Object tracking records

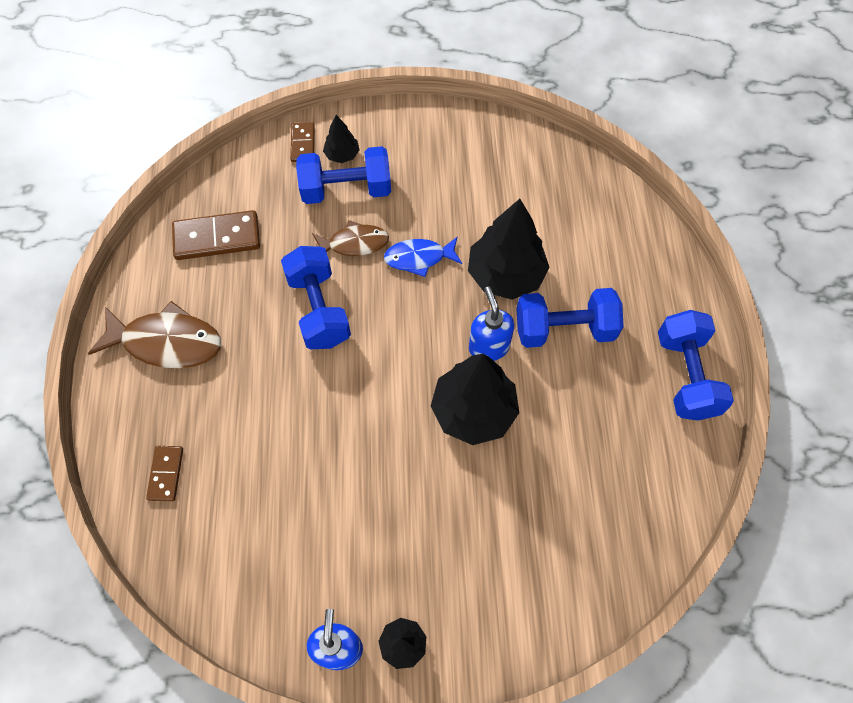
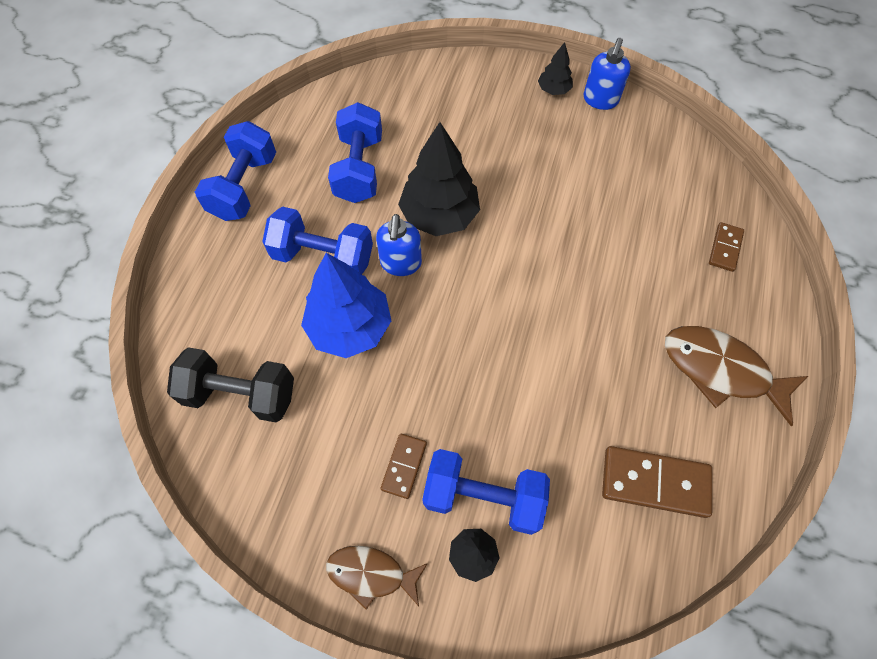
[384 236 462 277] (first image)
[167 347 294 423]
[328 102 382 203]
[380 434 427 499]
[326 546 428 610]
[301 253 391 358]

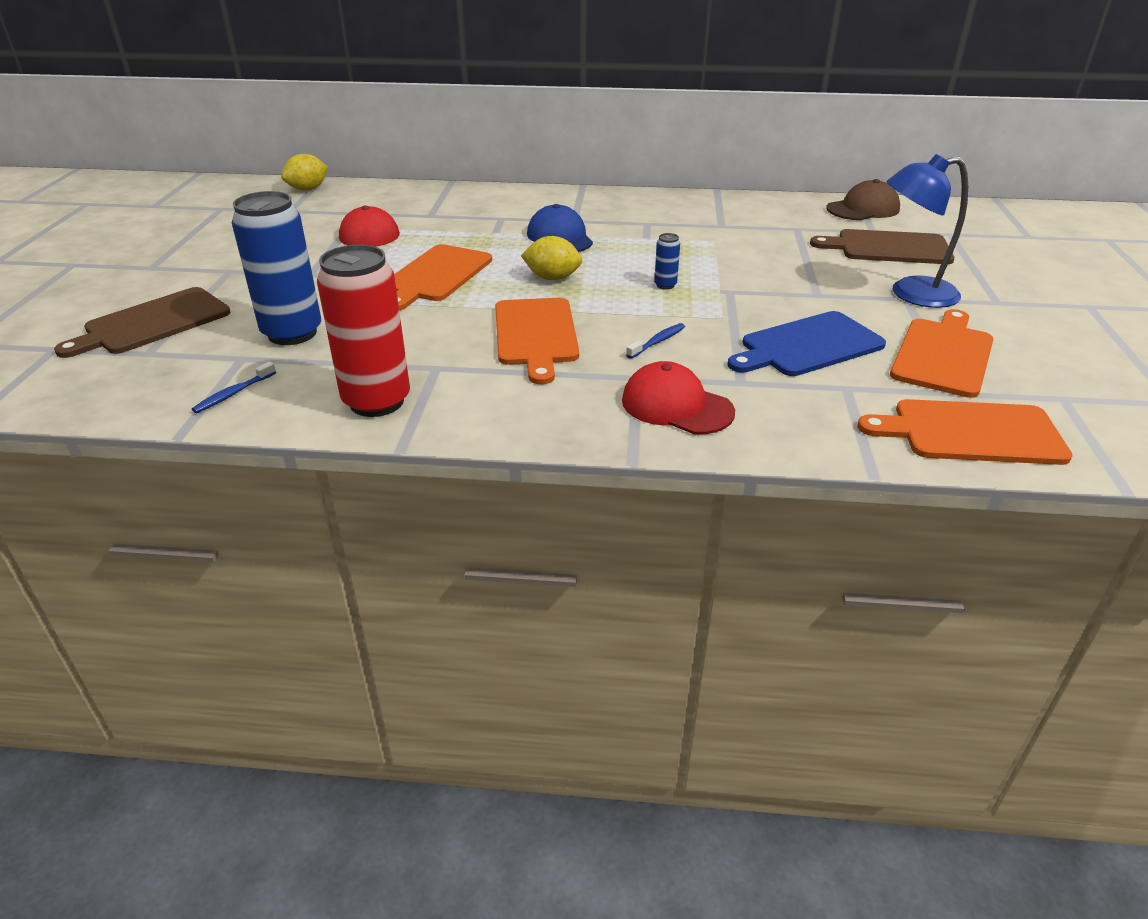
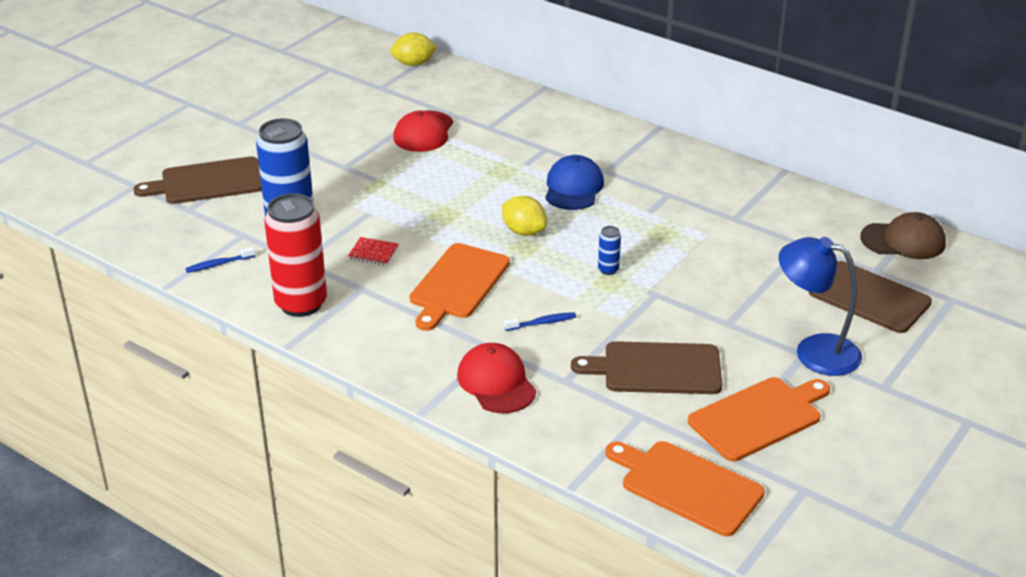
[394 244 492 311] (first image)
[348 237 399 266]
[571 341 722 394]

| Requirement |
Only the records themselves, retyped exactly, belong in the answer; please leave all images behind.

| Solved problem |
[384 236 462 277] (first image)
[167 347 294 423]
[328 102 382 203]
[380 434 427 499]
[326 546 428 610]
[301 253 391 358]

[394 244 492 311] (first image)
[348 237 399 266]
[571 341 722 394]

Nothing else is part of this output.